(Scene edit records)
-*-*-
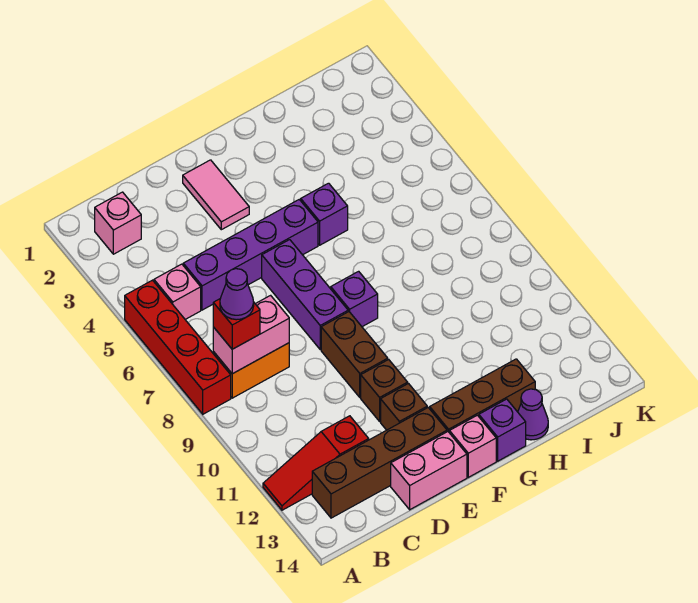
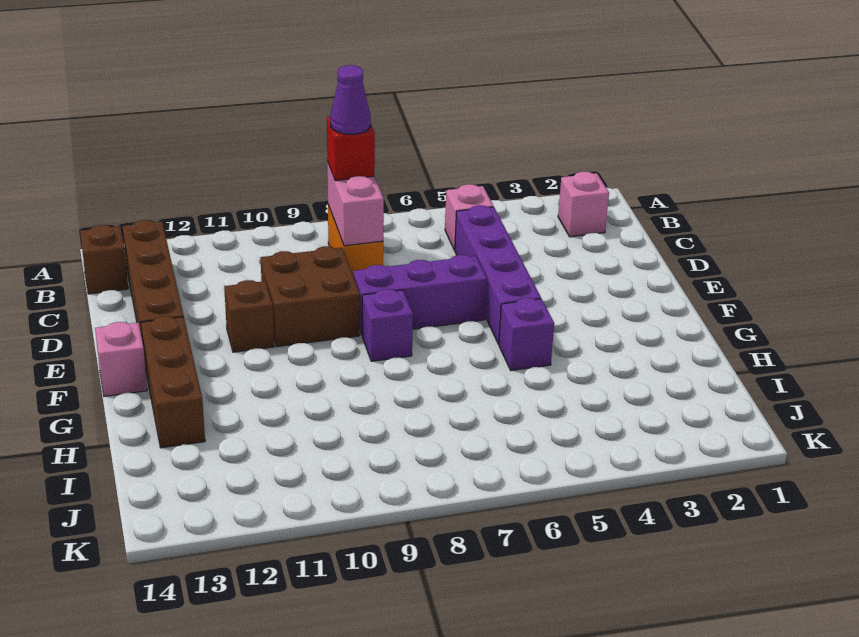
red brick A5:A8 level 1 -> none
red slope A12:C12 level 1 top C -> none
pink brick D14:E14 level 1 -> none
pink tile E2:E3 level 1 -> none
brown brick E9:E10 level 1 -> brown brick D9:E10 level 1
brown brick E12 level 1 -> brown brick B14 level 1
purple brick G14 level 1 -> none
purple cone H14 level 1 -> none

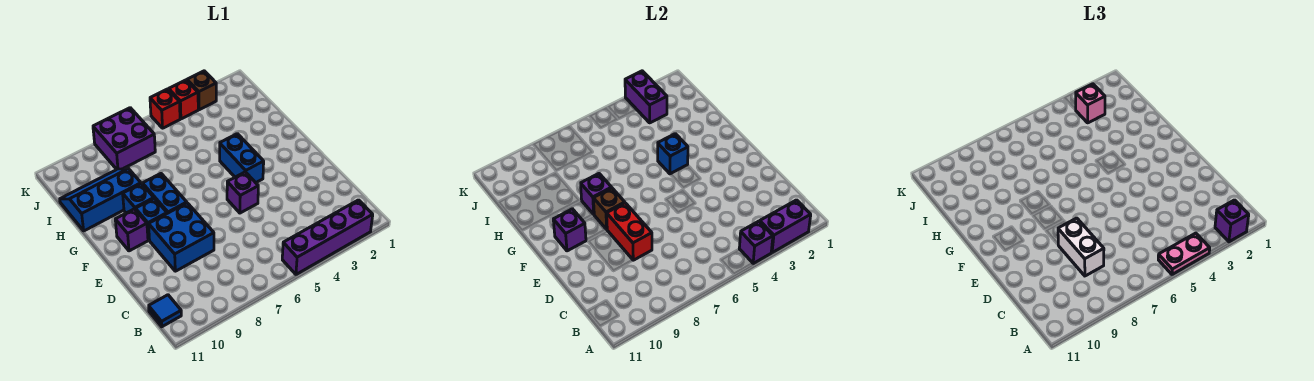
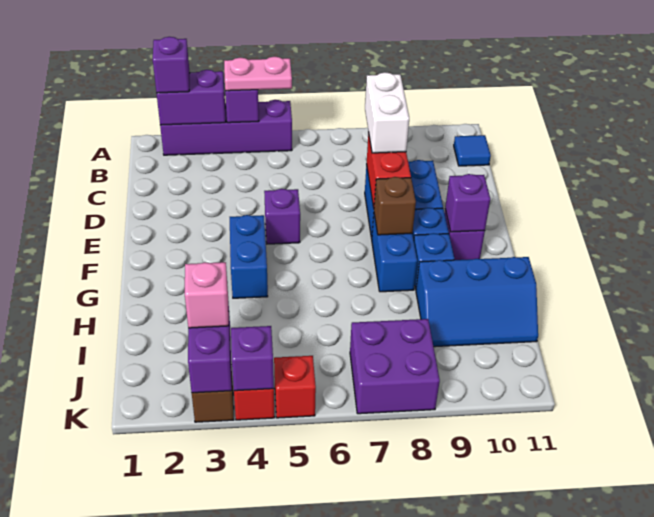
blue brick G4 level 2 -> none
purple brick G8 level 2 -> purple brick K4 level 2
-*-*-
▶ [WHAT IS REQUIRED] Restate each entry word for word; pictures stay out of the copy.

▶ [SOLUTION TO THIS EXERCISE]
red brick A5:A8 level 1 -> none
red slope A12:C12 level 1 top C -> none
pink brick D14:E14 level 1 -> none
pink tile E2:E3 level 1 -> none
brown brick E9:E10 level 1 -> brown brick D9:E10 level 1
brown brick E12 level 1 -> brown brick B14 level 1
purple brick G14 level 1 -> none
purple cone H14 level 1 -> none

blue brick G4 level 2 -> none
purple brick G8 level 2 -> purple brick K4 level 2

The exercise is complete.